__To do__: Go through the material underneath and show every line where the string "truck" occurs.

(Material provided)

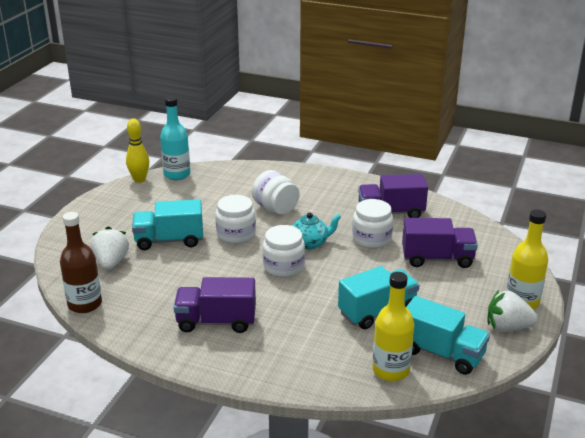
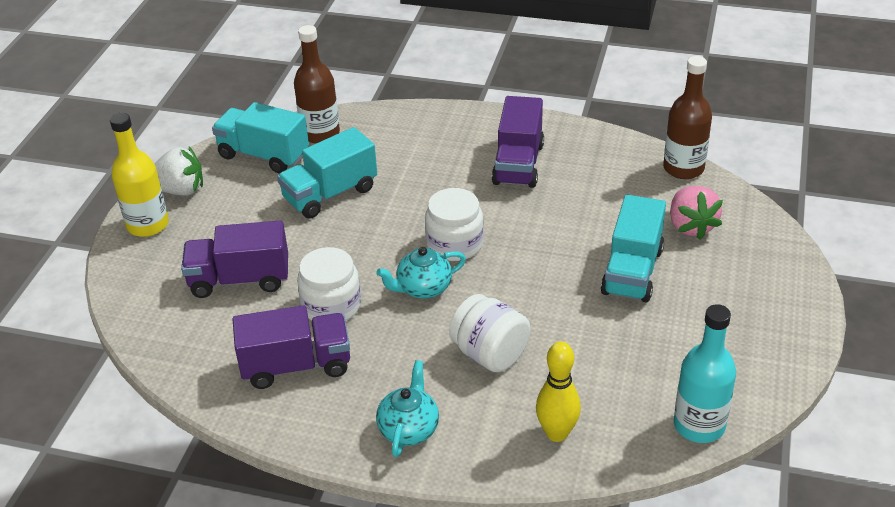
camera: 175 degrees right, 10 degrees up
white strawberry [91,227,129,270] -> pink strawberry [670,186,723,240]
yellow bowling pin [126,119,149,183] -> yellow bowling pin moved to [536,342,581,442]
turquoise truck [132,199,203,250] -> turquoise truck turned 120 degrees clockwise [601,195,666,302]
purple truck [174,277,256,333] -> purple truck turned 105 degrees clockwise [492,96,544,188]
white jar [215,195,256,244] -> none
yellow bottle [372,272,415,381] -> brown bottle [294,25,340,144]
none -> turquoise teapot [376,360,439,457]

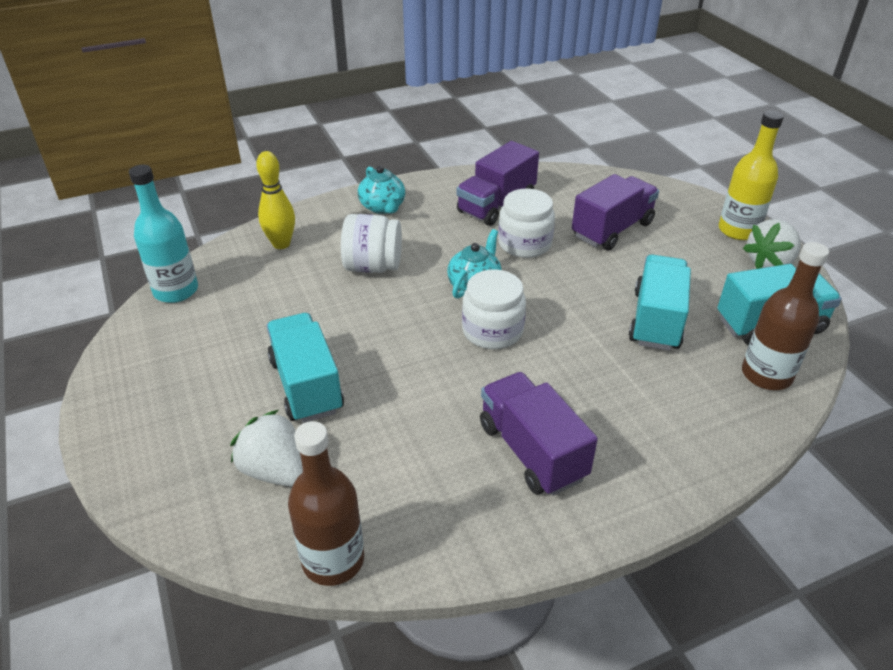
camera: 140 degrees right, 0 degrees up
pink strawberry [670,186,723,240] -> white strawberry [230,410,303,487]

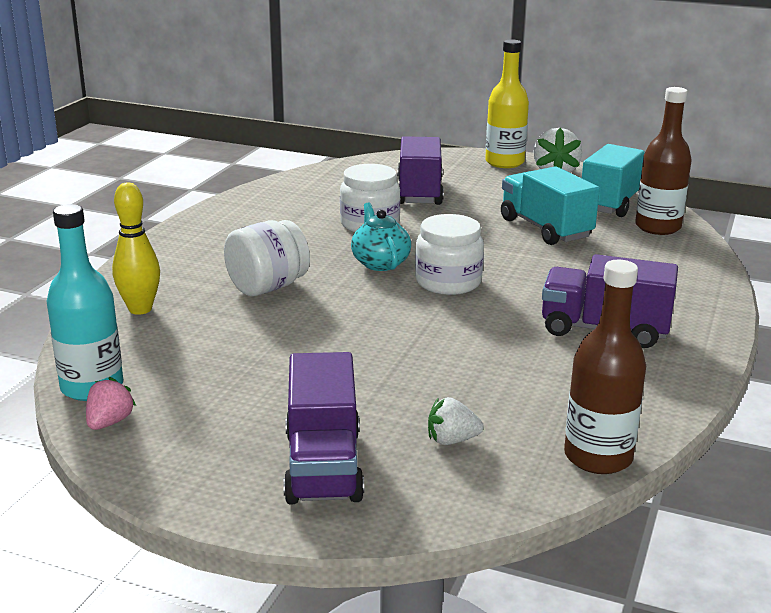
camera: 45 degrees left, 15 degrees down
white strawberry [230,410,303,487] -> white strawberry [428,397,484,445], size x0.60
turquoise truck [266,313,344,423] -> none
turquoise teapot [358,166,405,214] -> none
purple truck [456,141,539,226] -> purple truck moved to [283,352,364,504]
none -> pink strawberry [86,377,136,430]

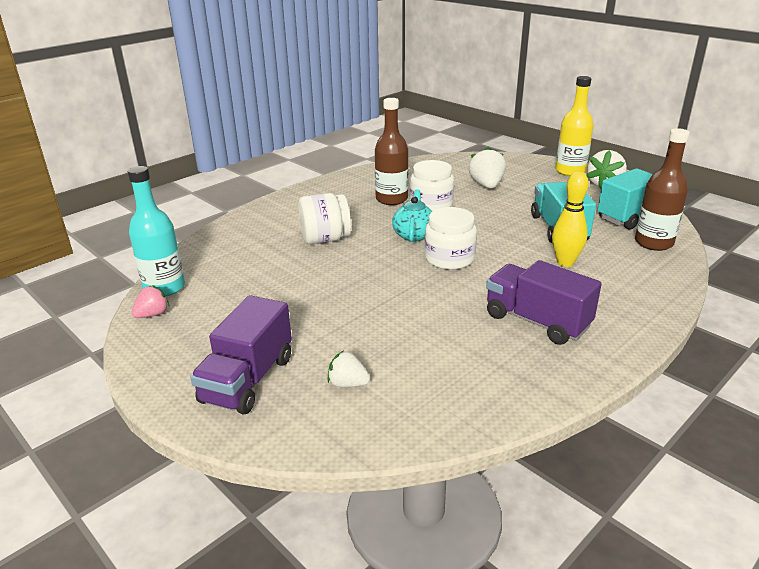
camera: 25 degrees right, 5 degrees up
yellow bowling pin [112,182,160,315] -> yellow bowling pin moved to [552,171,589,267]
purple truck [397,136,444,205] -> white strawberry [469,146,506,189]
brown bottle [564,260,646,474] -> brown bottle moved to [375,98,408,205]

(End Material provided)

__Solution for this problem__:
turquoise truck [132,199,203,250] -> turquoise truck turned 120 degrees clockwise [601,195,666,302]
purple truck [174,277,256,333] -> purple truck turned 105 degrees clockwise [492,96,544,188]
turquoise truck [266,313,344,423] -> none
purple truck [456,141,539,226] -> purple truck moved to [283,352,364,504]
purple truck [397,136,444,205] -> white strawberry [469,146,506,189]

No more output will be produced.